▶ Given material:
*-*-*
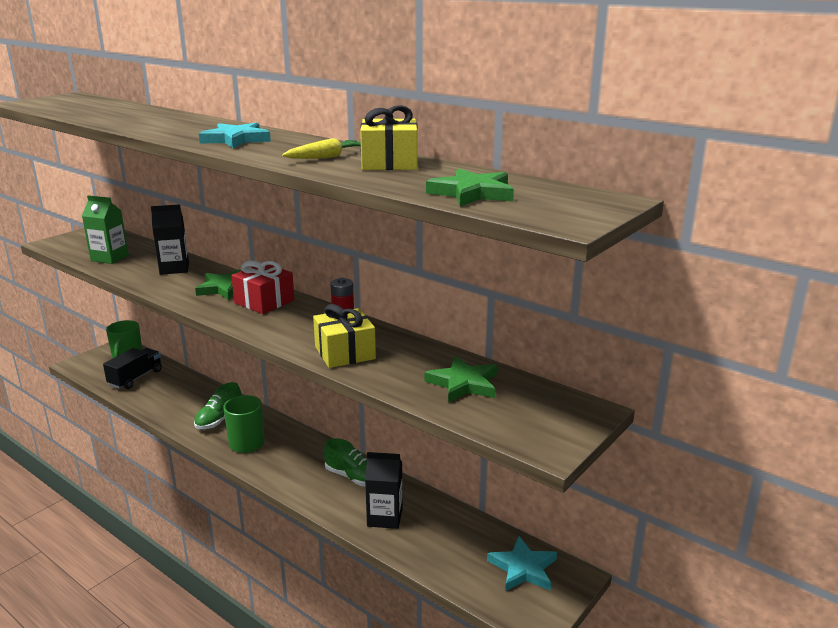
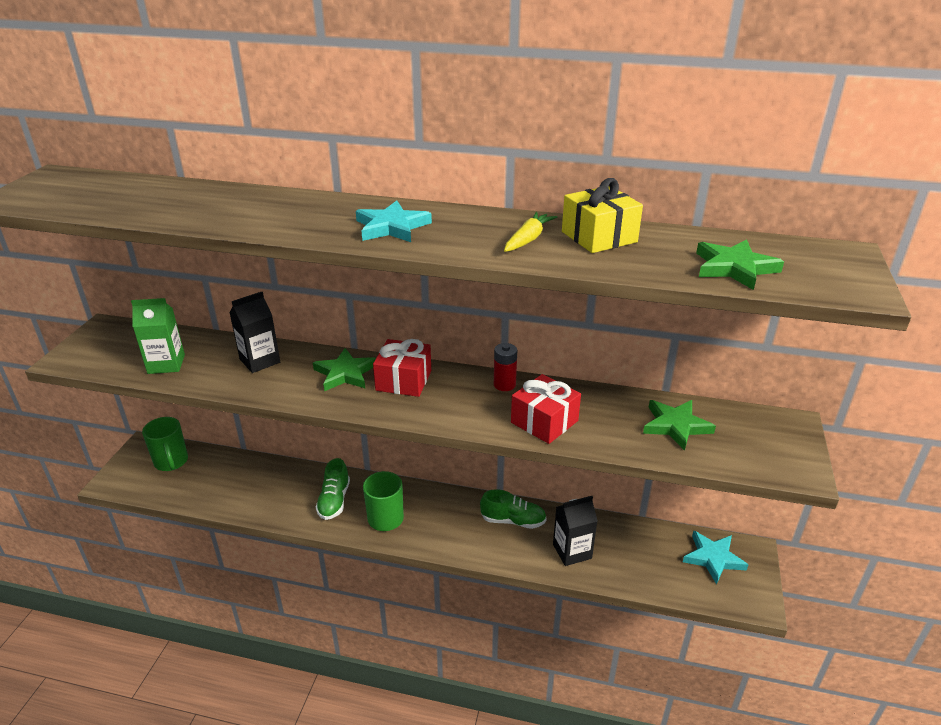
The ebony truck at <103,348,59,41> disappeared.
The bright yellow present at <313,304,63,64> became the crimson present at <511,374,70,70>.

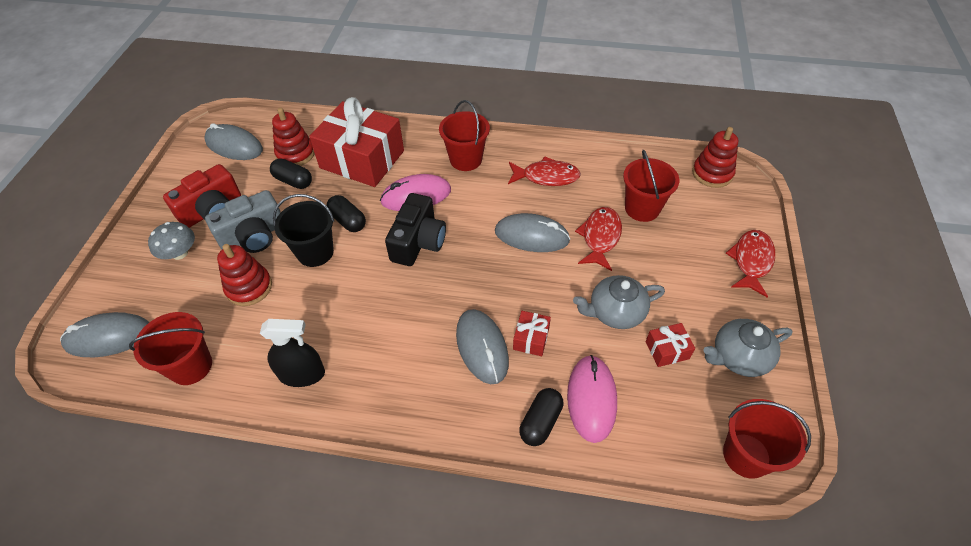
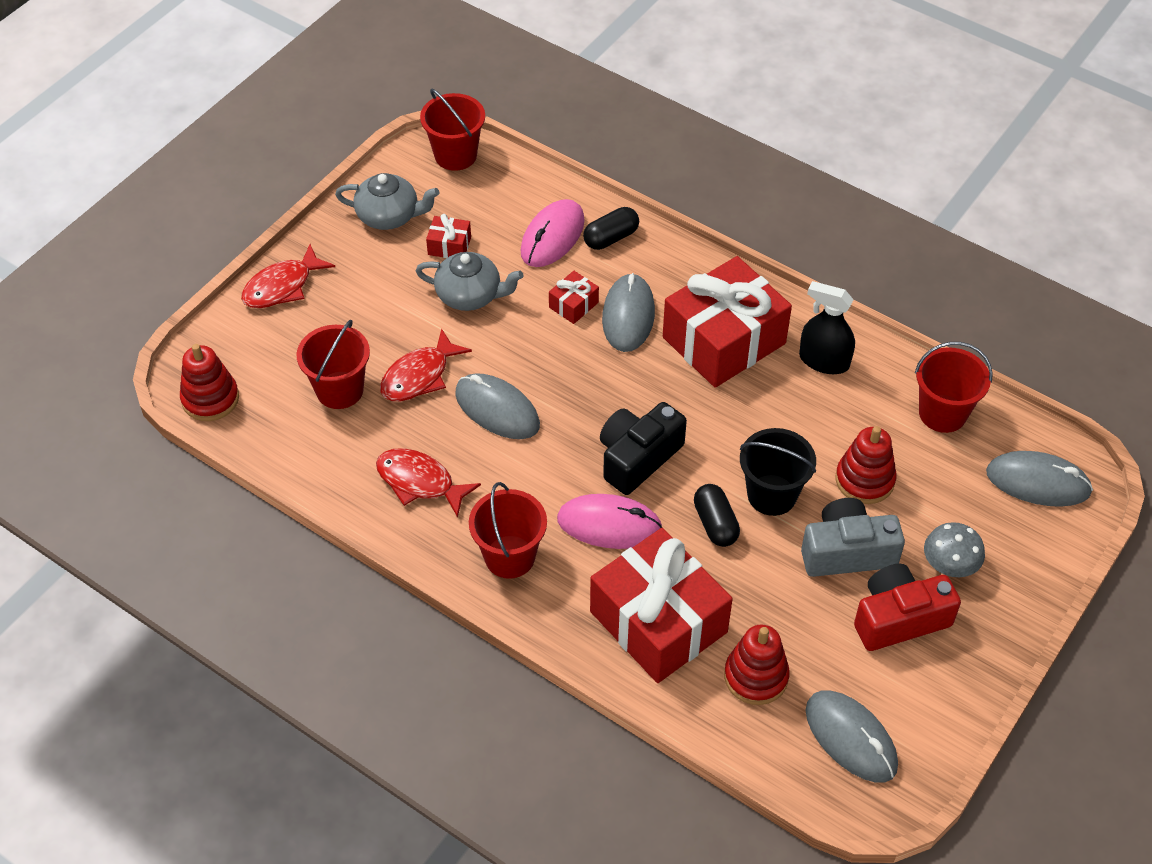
The ebony pill at <270,158,42,31> disappeared.
The crimson present at <663,256,129,132> appeared.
*-*-*
▶ About this exercise: Only the pictures are to be dropped; return everything else in the listing exactly.

▶ Solution below:
The ebony truck at <103,348,59,41> disappeared.
The bright yellow present at <313,304,63,64> became the crimson present at <511,374,70,70>.

The ebony pill at <270,158,42,31> disappeared.
The crimson present at <663,256,129,132> appeared.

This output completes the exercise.